-- WORK REQUEST --
On how many lines of the records below does the string "none" appear? Reply with only the number.

[Change detection data]
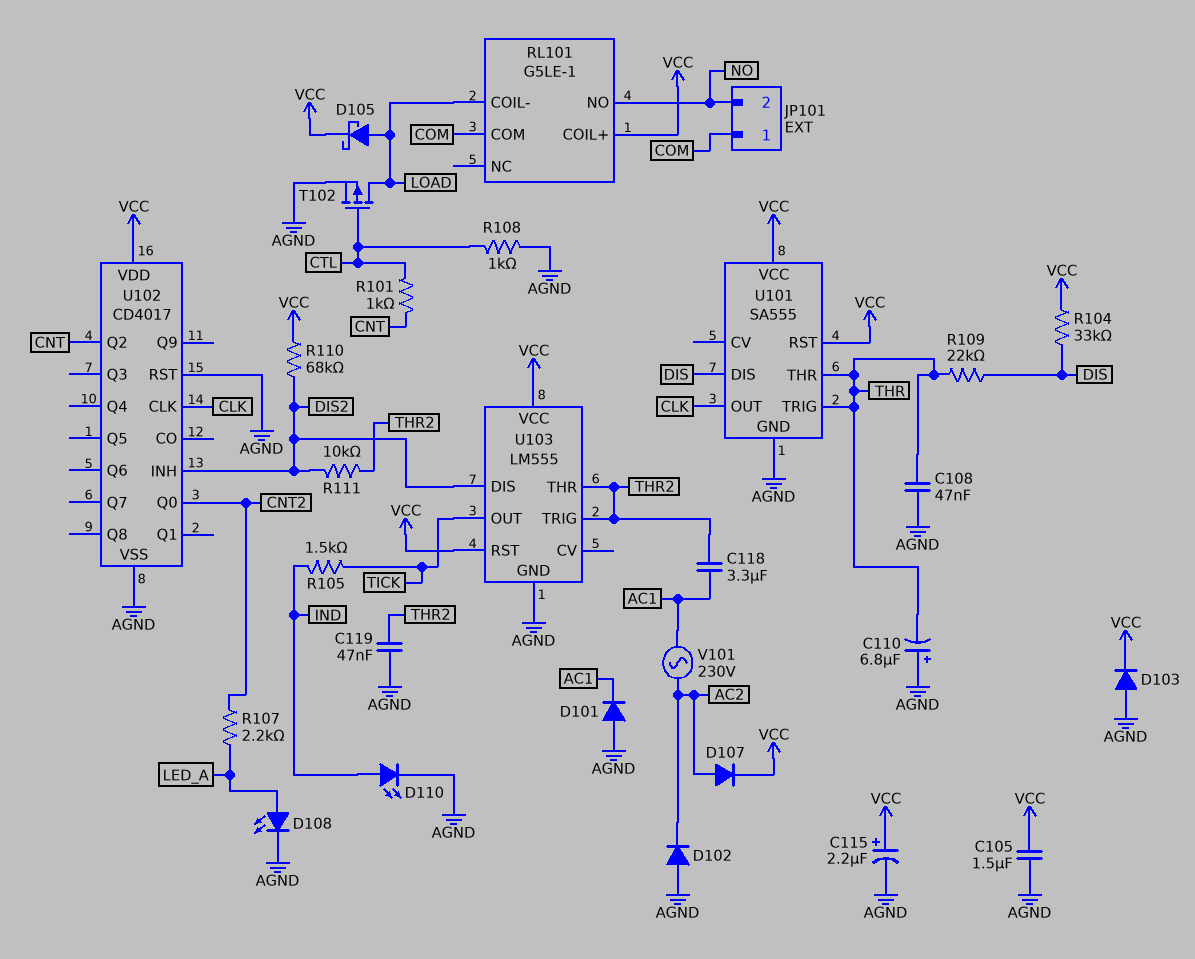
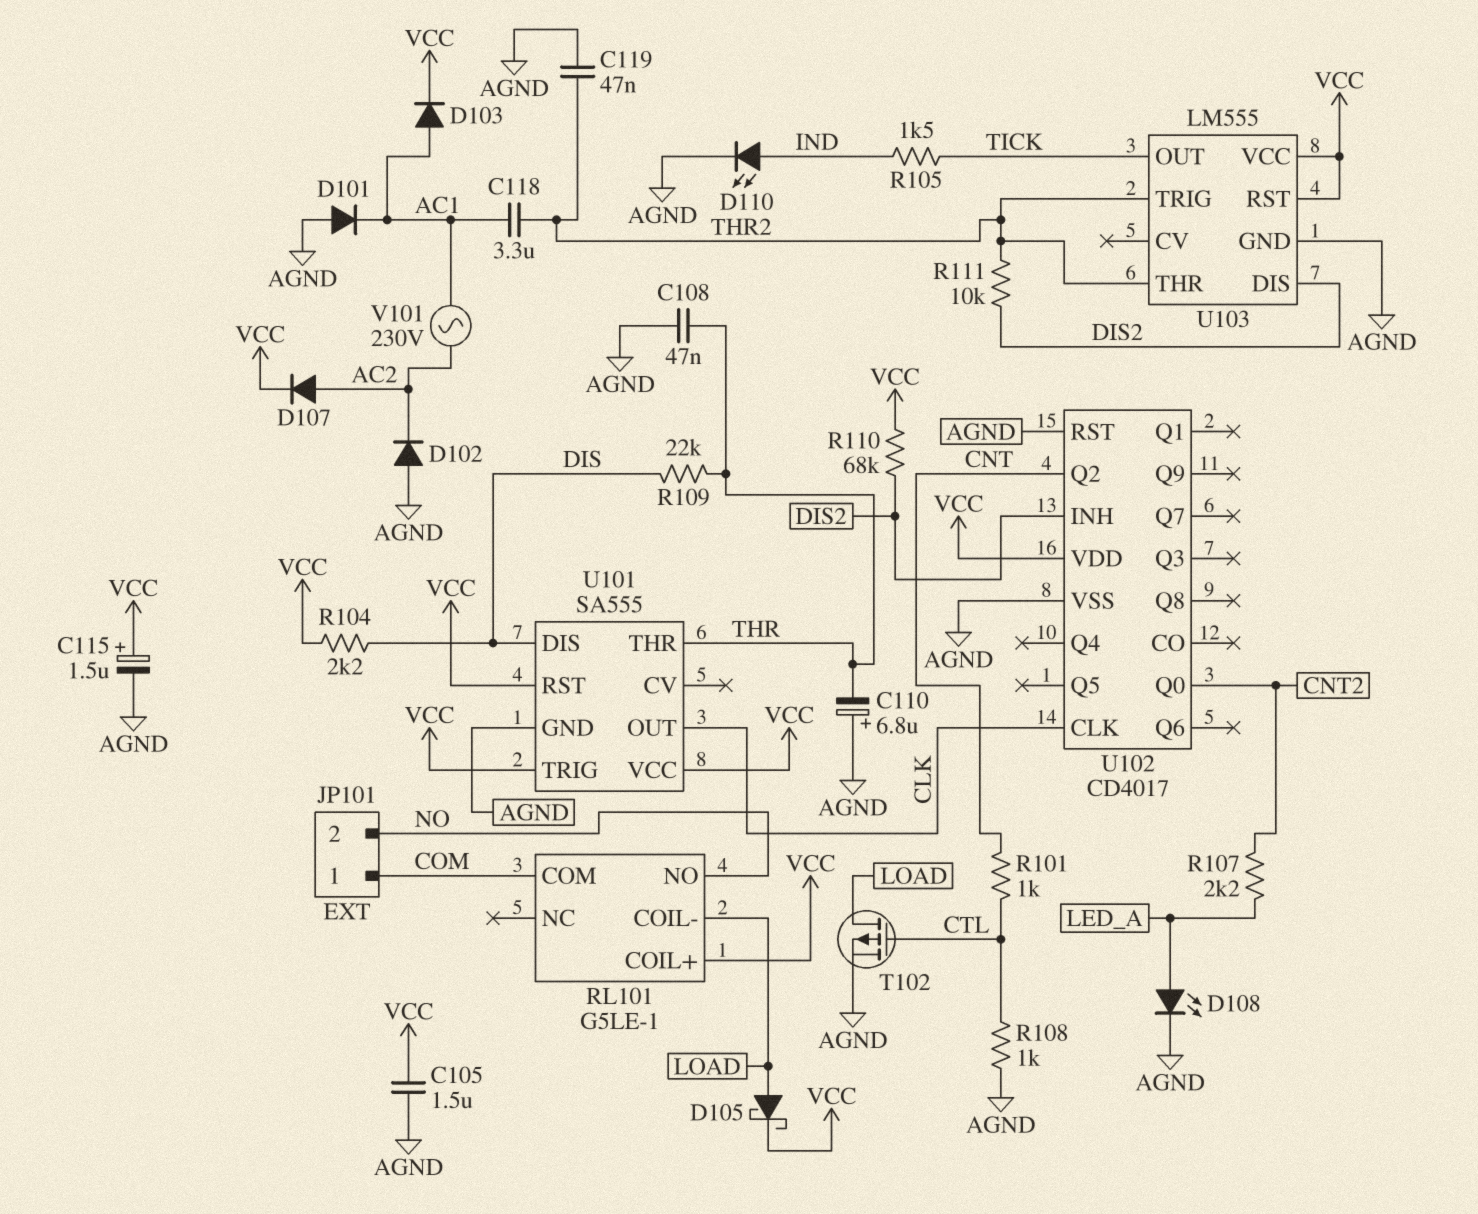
C115: 2.2uF (plus VCC, minus AGND) -> 1.5uF (plus VCC, minus AGND)
D103: diode (A AGND, K VCC) -> diode (A AC1, K VCC)
R104: 33k (DIS, VCC) -> 2.2k (DIS, VCC)
U101 pin TRIG: THR -> VCC

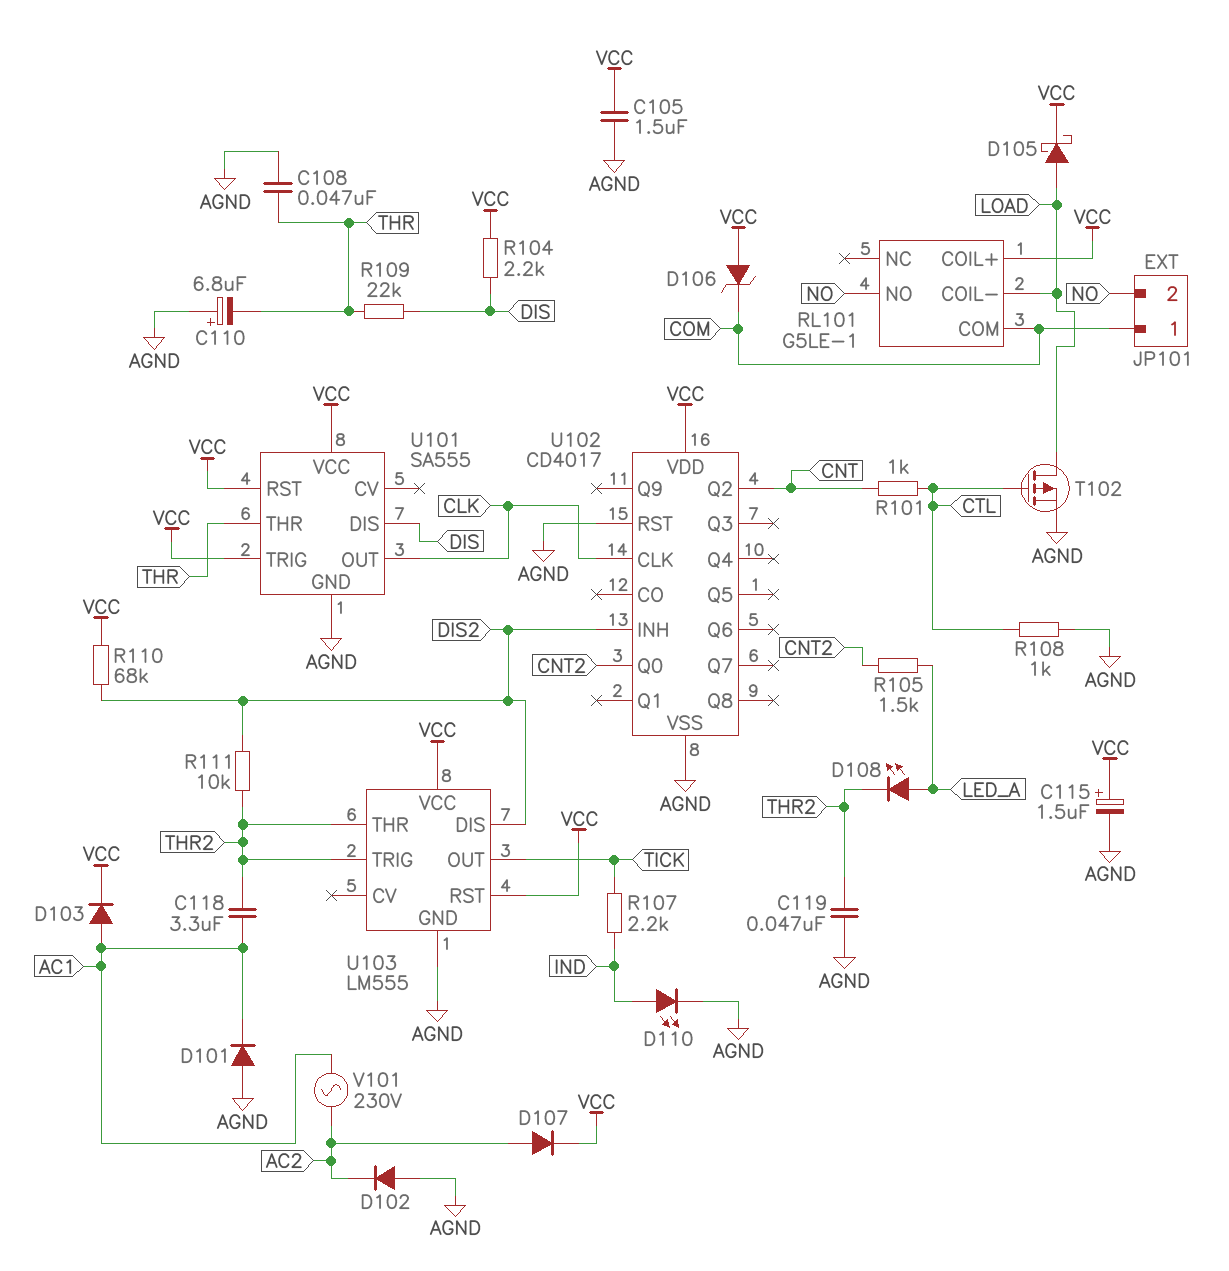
D106: none -> zener (A VCC, K COM)
D108: LED (A LED_A, K AGND) -> LED (A LED_A, K THR2)
R105: 1.5k (IND, TICK) -> 1.5k (CNT2, LED_A)
R107: 2.2k (CNT2, LED_A) -> 2.2k (IND, TICK)

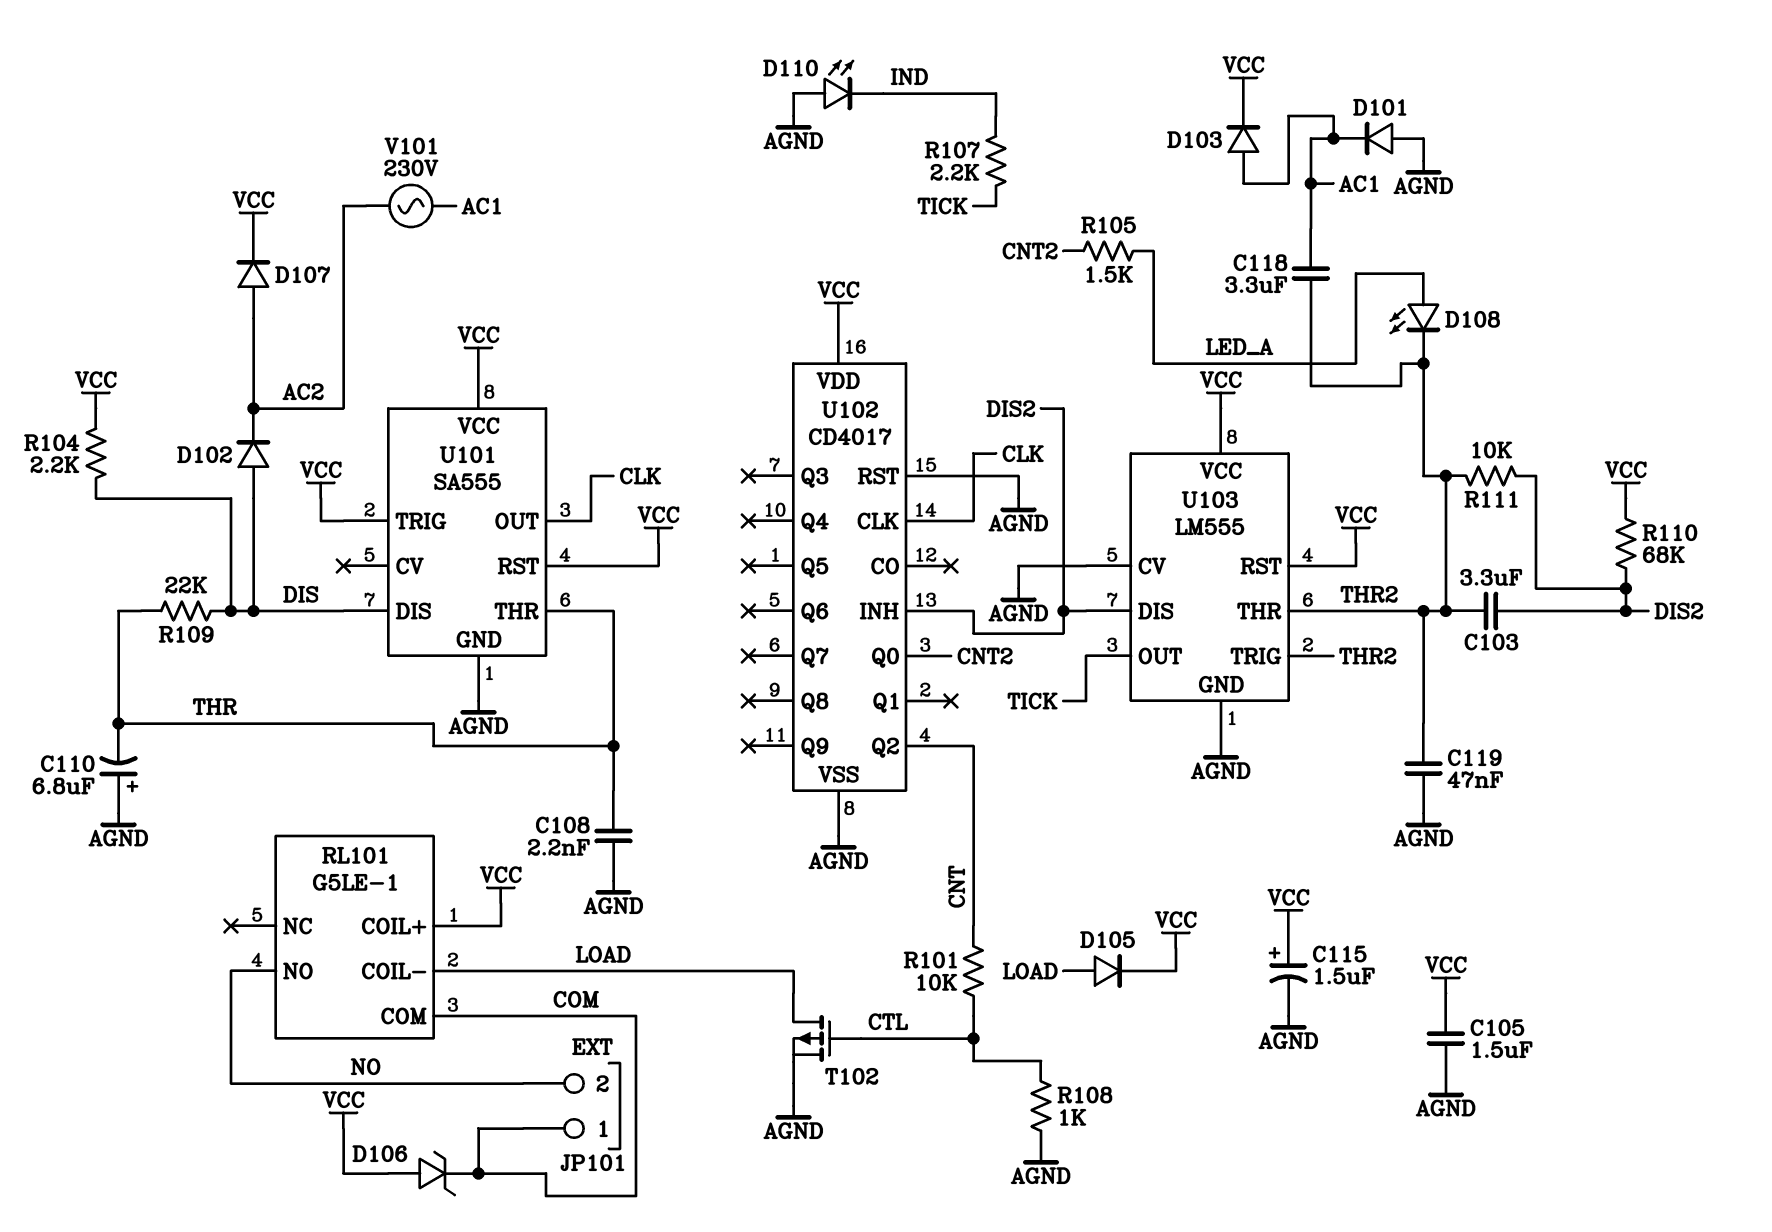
C103: none -> 3.3uF (DIS2, THR2)
C108: 47nF (AGND, THR) -> 2.2nF (AGND, THR)
D102: diode (A AGND, K AC2) -> diode (A DIS, K AC2)
D105: schottky (A LOAD, K VCC) -> diode (A LOAD, K VCC)
D110: LED (A IND, K AGND) -> LED (A AGND, K IND)
R101: 1k (CNT, CTL) -> 10k (CNT, CTL)
U103 pin CV: none -> AGND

-- OUTPUT --
3